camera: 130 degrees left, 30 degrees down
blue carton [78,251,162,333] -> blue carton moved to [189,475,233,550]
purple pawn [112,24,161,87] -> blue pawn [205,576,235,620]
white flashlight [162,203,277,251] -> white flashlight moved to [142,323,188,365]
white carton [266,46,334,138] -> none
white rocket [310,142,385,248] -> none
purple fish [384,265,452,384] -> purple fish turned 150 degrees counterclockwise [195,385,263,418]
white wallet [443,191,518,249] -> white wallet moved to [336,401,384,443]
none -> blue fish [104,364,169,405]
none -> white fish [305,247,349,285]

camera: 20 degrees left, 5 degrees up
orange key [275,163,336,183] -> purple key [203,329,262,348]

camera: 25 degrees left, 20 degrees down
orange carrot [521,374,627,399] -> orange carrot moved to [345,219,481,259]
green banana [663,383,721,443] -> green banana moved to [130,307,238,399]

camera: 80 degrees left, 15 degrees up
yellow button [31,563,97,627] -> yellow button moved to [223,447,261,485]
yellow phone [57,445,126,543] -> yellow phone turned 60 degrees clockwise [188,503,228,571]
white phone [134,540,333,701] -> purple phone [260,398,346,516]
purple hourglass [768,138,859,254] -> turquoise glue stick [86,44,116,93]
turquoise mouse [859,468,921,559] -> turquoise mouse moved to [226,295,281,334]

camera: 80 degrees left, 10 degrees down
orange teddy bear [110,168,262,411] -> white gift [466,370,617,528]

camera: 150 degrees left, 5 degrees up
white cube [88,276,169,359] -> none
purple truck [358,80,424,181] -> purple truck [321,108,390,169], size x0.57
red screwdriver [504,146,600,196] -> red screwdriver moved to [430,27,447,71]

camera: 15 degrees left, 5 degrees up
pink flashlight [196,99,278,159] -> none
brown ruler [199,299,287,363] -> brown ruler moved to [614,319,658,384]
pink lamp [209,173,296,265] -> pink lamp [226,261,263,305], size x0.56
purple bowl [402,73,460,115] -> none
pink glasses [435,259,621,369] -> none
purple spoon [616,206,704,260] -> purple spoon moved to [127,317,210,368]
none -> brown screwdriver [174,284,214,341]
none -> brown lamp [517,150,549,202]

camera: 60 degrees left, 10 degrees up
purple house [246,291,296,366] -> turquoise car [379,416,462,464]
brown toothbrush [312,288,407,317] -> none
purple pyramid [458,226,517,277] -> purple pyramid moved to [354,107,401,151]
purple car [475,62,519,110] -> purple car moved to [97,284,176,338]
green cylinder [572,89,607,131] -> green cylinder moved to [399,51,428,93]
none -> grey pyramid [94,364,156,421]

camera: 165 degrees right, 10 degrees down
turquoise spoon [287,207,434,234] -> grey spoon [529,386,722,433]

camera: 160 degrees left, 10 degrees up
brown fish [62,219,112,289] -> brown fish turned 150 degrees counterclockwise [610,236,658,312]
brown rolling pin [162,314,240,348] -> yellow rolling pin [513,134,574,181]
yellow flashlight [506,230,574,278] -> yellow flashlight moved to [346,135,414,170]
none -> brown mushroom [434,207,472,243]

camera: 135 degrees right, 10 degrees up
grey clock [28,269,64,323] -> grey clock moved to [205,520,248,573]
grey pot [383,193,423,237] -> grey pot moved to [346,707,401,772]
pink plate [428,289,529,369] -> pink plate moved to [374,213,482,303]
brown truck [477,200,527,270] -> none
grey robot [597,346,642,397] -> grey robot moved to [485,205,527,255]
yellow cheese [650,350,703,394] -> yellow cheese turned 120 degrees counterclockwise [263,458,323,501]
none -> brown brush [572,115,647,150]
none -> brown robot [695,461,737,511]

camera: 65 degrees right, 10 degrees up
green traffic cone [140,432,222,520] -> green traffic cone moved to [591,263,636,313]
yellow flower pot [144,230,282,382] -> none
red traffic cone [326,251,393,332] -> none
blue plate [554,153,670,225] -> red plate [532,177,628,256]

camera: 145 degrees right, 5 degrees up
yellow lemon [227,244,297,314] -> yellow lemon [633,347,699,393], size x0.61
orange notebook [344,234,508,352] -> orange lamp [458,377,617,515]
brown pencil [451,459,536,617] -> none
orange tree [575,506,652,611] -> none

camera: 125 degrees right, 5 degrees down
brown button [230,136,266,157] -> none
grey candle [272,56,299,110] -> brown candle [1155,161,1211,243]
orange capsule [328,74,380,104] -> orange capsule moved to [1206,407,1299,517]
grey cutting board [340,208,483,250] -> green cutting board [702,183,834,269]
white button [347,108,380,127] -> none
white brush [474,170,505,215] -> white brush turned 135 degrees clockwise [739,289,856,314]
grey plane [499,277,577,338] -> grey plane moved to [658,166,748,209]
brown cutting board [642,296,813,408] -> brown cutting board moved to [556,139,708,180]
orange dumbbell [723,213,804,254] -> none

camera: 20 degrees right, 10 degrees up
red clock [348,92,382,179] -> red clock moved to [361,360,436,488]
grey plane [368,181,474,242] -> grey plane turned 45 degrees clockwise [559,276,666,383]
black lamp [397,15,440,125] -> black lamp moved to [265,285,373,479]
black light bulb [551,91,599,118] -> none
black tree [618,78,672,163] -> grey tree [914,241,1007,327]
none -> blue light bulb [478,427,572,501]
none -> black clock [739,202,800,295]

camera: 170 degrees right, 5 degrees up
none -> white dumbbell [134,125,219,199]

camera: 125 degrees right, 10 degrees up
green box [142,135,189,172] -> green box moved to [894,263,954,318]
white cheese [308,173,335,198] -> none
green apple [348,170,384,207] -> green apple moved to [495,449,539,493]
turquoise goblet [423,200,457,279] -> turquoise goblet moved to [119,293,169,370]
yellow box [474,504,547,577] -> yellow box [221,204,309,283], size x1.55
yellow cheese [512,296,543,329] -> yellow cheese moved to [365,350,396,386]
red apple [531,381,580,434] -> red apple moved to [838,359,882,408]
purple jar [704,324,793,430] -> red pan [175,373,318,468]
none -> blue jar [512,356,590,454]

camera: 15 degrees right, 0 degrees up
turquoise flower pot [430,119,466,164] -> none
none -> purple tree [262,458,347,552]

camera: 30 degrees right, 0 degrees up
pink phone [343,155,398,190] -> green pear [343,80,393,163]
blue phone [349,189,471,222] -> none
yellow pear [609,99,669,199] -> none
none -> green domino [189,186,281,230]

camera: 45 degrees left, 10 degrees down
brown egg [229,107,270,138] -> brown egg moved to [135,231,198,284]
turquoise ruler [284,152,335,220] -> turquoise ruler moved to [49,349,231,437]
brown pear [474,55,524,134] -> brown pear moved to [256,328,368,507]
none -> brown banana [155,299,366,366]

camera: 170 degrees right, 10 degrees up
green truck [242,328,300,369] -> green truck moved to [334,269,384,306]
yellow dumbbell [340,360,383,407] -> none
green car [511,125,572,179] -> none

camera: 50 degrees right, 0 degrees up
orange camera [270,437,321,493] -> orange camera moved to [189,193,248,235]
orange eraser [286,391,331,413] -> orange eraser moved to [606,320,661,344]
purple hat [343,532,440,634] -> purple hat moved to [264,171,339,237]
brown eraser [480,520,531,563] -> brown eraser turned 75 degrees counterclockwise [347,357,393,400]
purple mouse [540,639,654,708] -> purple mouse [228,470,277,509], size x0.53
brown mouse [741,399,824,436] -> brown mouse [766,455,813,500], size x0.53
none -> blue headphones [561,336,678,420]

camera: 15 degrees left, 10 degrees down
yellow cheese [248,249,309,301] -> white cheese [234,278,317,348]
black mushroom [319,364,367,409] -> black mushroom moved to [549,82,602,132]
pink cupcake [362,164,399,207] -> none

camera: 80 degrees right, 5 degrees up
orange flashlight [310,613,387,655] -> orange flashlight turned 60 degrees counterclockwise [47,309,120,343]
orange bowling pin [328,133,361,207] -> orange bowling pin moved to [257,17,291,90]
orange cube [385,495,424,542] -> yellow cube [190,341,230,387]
########################################
Your objective -
What is needed is a verbatim copy of every line in the records above from the one containing "none -> black clock [739,202,800,295]" down to the one containing "purple hat [343,532,440,634]", both included, and nothing more.

Your response -
none -> black clock [739,202,800,295]

camera: 170 degrees right, 5 degrees up
none -> white dumbbell [134,125,219,199]

camera: 125 degrees right, 10 degrees up
green box [142,135,189,172] -> green box moved to [894,263,954,318]
white cheese [308,173,335,198] -> none
green apple [348,170,384,207] -> green apple moved to [495,449,539,493]
turquoise goblet [423,200,457,279] -> turquoise goblet moved to [119,293,169,370]
yellow box [474,504,547,577] -> yellow box [221,204,309,283], size x1.55
yellow cheese [512,296,543,329] -> yellow cheese moved to [365,350,396,386]
red apple [531,381,580,434] -> red apple moved to [838,359,882,408]
purple jar [704,324,793,430] -> red pan [175,373,318,468]
none -> blue jar [512,356,590,454]

camera: 15 degrees right, 0 degrees up
turquoise flower pot [430,119,466,164] -> none
none -> purple tree [262,458,347,552]

camera: 30 degrees right, 0 degrees up
pink phone [343,155,398,190] -> green pear [343,80,393,163]
blue phone [349,189,471,222] -> none
yellow pear [609,99,669,199] -> none
none -> green domino [189,186,281,230]

camera: 45 degrees left, 10 degrees down
brown egg [229,107,270,138] -> brown egg moved to [135,231,198,284]
turquoise ruler [284,152,335,220] -> turquoise ruler moved to [49,349,231,437]
brown pear [474,55,524,134] -> brown pear moved to [256,328,368,507]
none -> brown banana [155,299,366,366]

camera: 170 degrees right, 10 degrees up
green truck [242,328,300,369] -> green truck moved to [334,269,384,306]
yellow dumbbell [340,360,383,407] -> none
green car [511,125,572,179] -> none

camera: 50 degrees right, 0 degrees up
orange camera [270,437,321,493] -> orange camera moved to [189,193,248,235]
orange eraser [286,391,331,413] -> orange eraser moved to [606,320,661,344]
purple hat [343,532,440,634] -> purple hat moved to [264,171,339,237]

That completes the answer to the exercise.